▸ Instructions to follow
Apart from the pictures, every line below is to be set down exactly.

▸ Stored data
☆ ☆ ☆

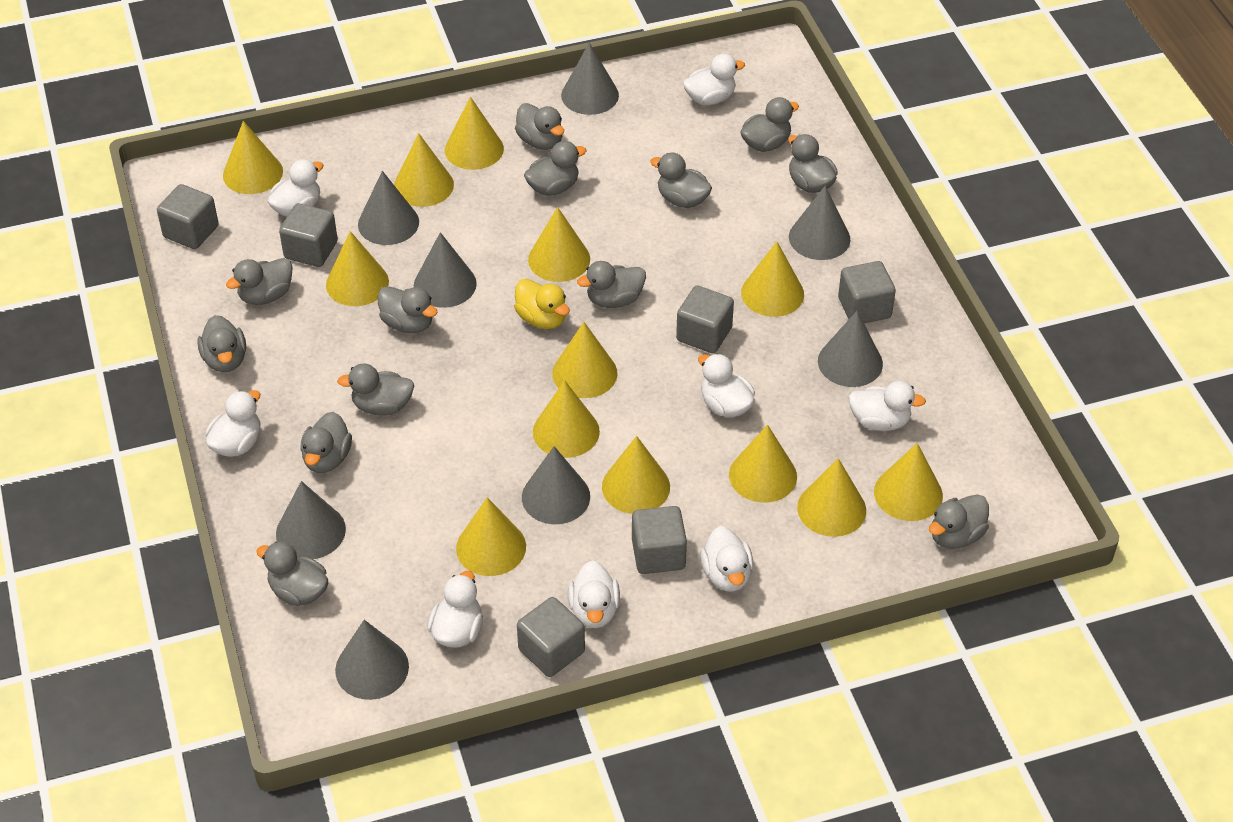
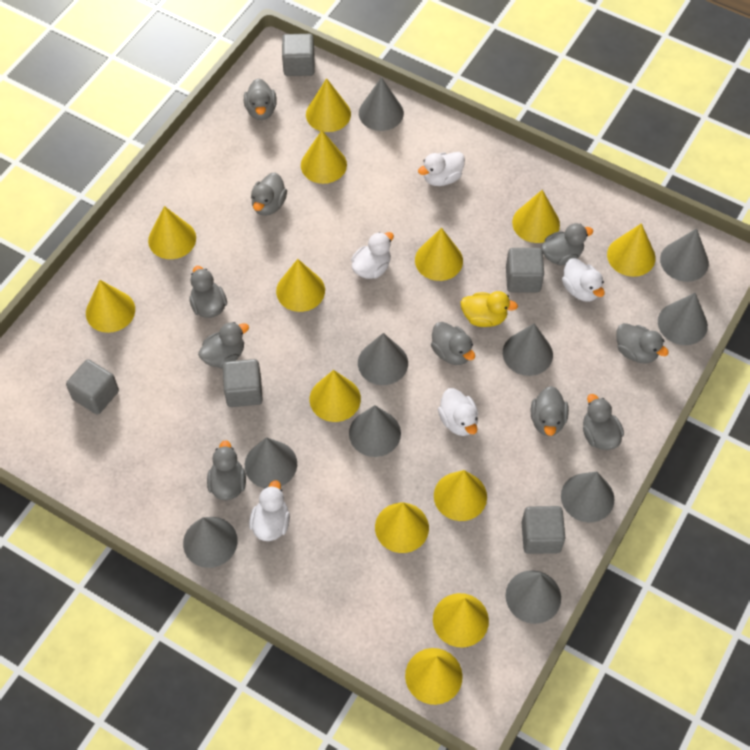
grey cone: 8 -> 10
grey cube: 6 -> 5
grey duck: 13 -> 10
white duck: 8 -> 5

☆ ☆ ☆

▸ Worked solution
grey cone: 8 -> 10
grey cube: 6 -> 5
grey duck: 13 -> 10
white duck: 8 -> 5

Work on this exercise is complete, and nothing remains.